- TASK DESCRIPTION -
Find "D203: schottky 1N5817" in the material below and restate exactly the line holding it together with every line that comes after.
┄┄┄┄┄┄┄┄┄┄┄┄┄┄┄┄┄┄┄┄
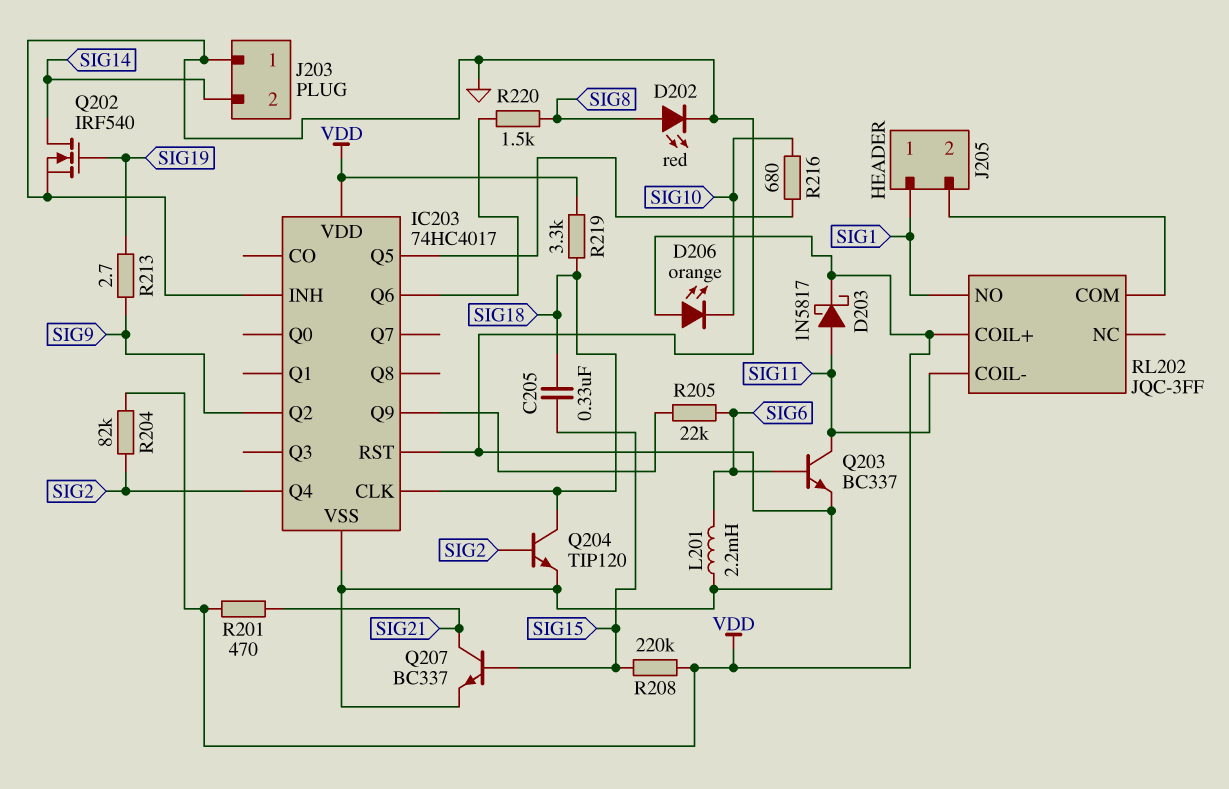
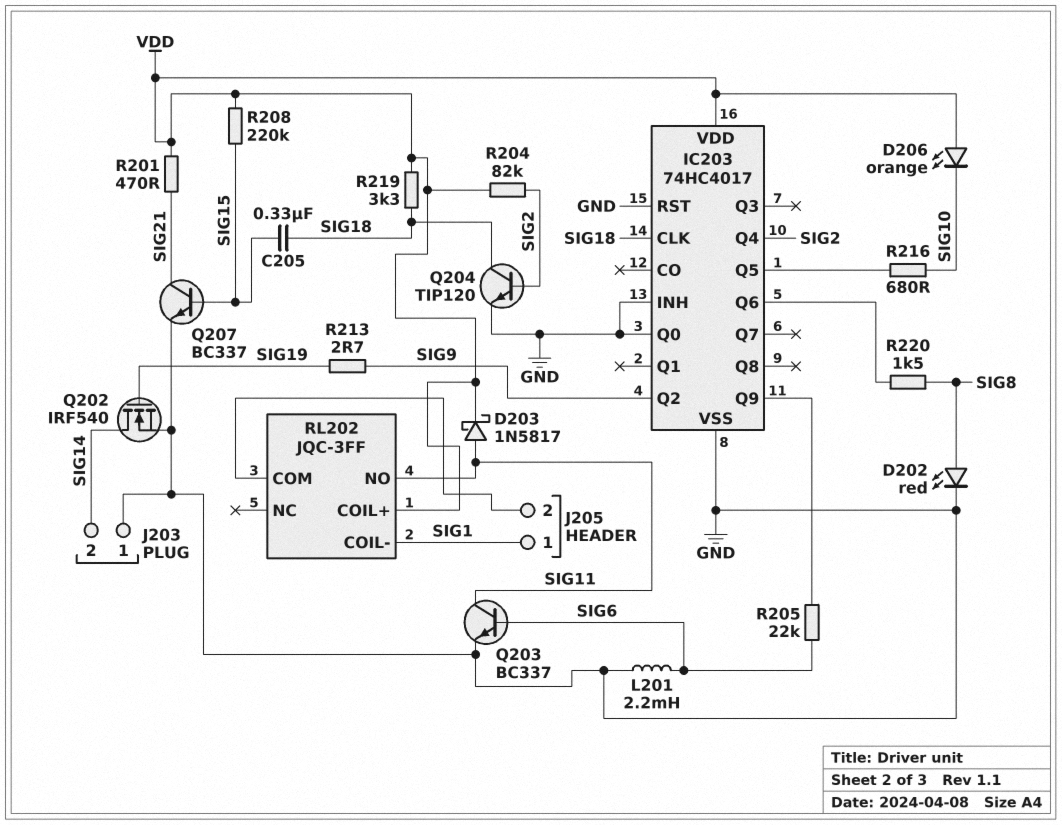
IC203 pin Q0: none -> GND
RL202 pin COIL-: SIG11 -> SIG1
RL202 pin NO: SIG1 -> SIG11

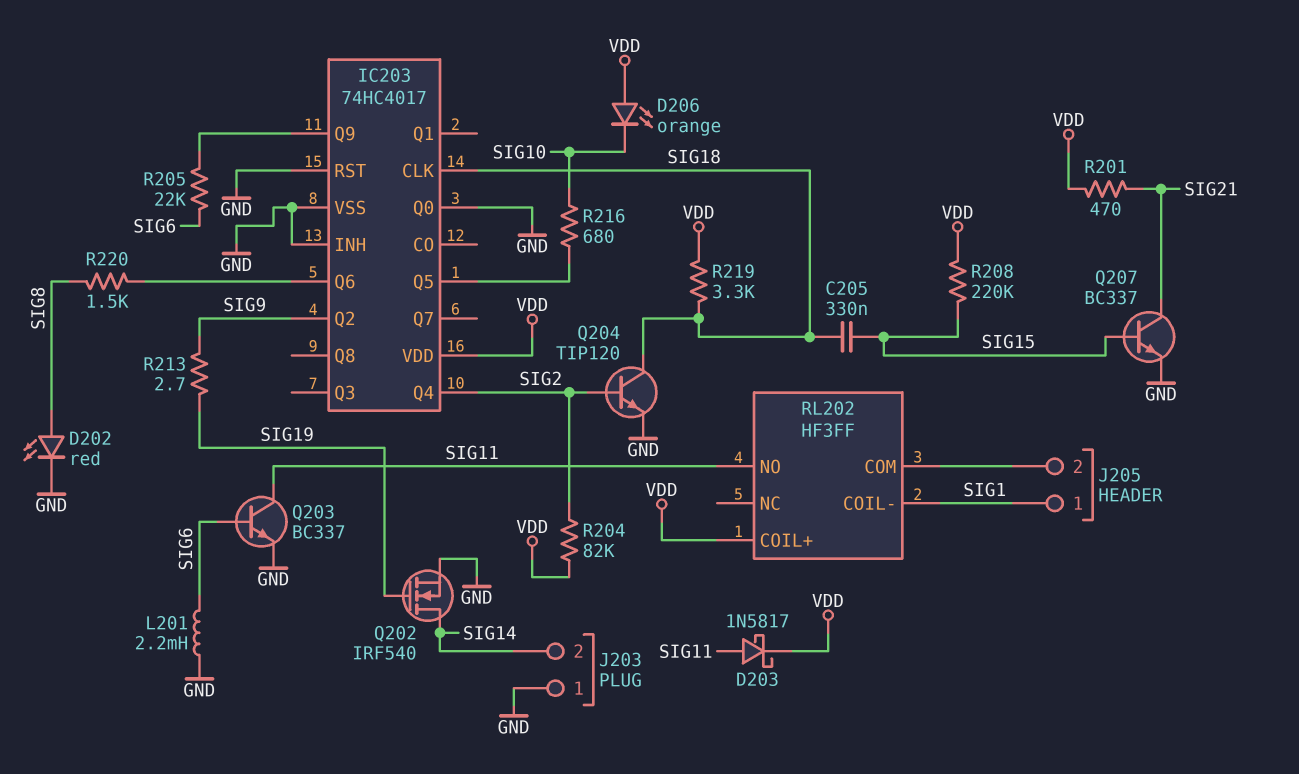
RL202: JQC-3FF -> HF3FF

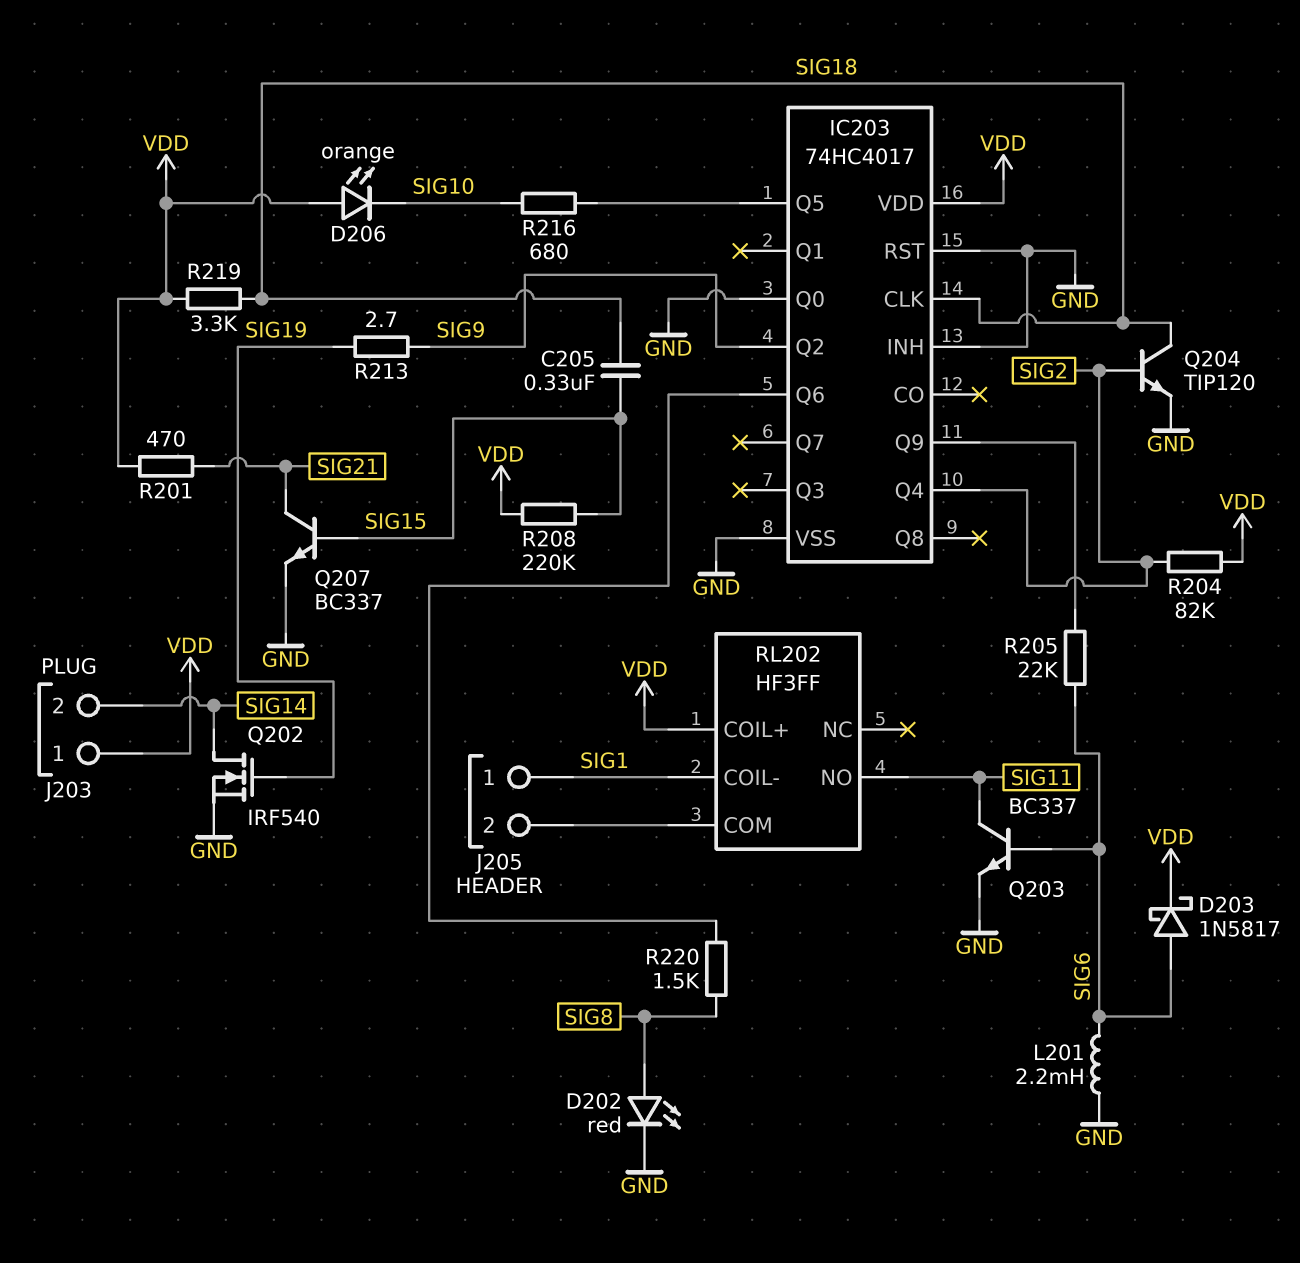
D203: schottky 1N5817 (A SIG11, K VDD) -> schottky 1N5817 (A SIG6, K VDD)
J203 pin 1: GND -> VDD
┄┄┄┄┄┄┄┄┄┄┄┄┄┄┄┄┄┄┄┄
- WRITTEN RESPONSE -
D203: schottky 1N5817 (A SIG11, K VDD) -> schottky 1N5817 (A SIG6, K VDD)
J203 pin 1: GND -> VDD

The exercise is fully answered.